What the task asks | Could you retype exactly the lines running from the line with "grey glasses [614,295,740,383]" to the end of the data, both included, and nothing else?

Listed records |

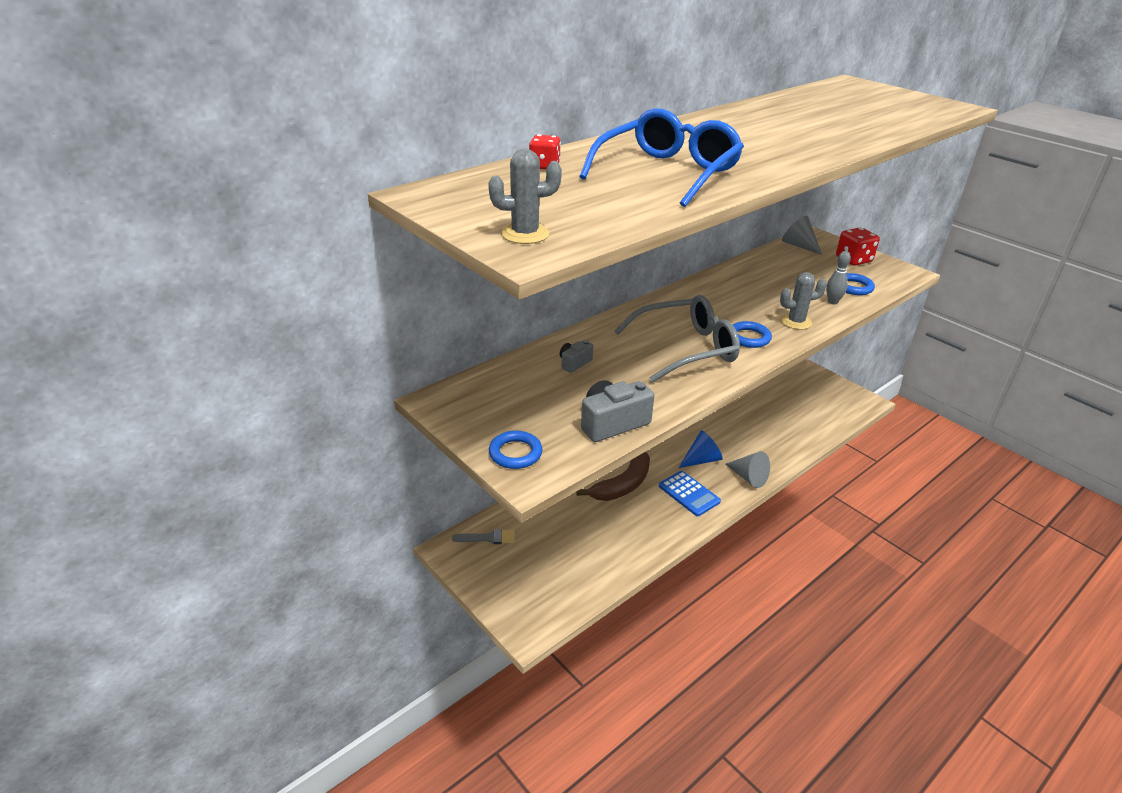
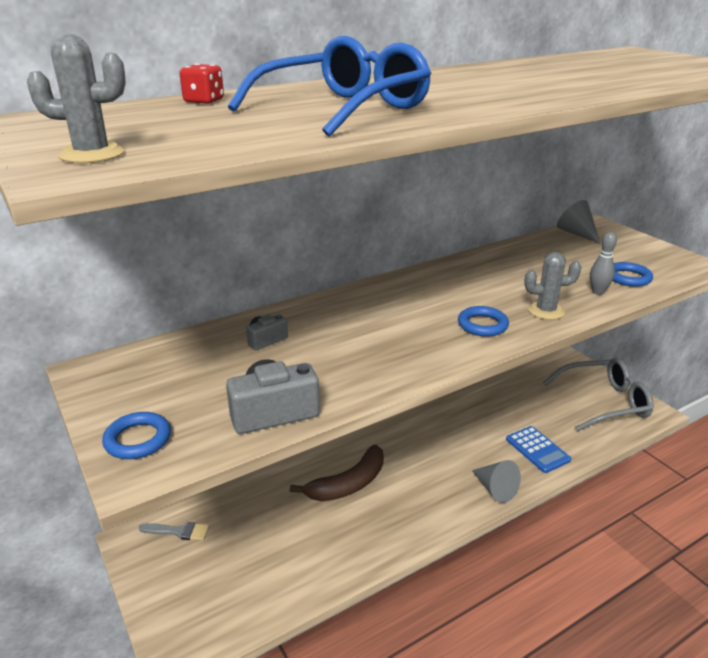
camera: 10 degrees right, 5 degrees down
grey glasses [614,295,740,383] -> grey glasses moved to [543,358,654,431]
blue calculator [659,471,721,516] -> blue calculator moved to [506,426,571,473]
blue cone [679,430,723,468] -> none
red dice [836,227,879,266] -> none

Exercise answer |
grey glasses [614,295,740,383] -> grey glasses moved to [543,358,654,431]
blue calculator [659,471,721,516] -> blue calculator moved to [506,426,571,473]
blue cone [679,430,723,468] -> none
red dice [836,227,879,266] -> none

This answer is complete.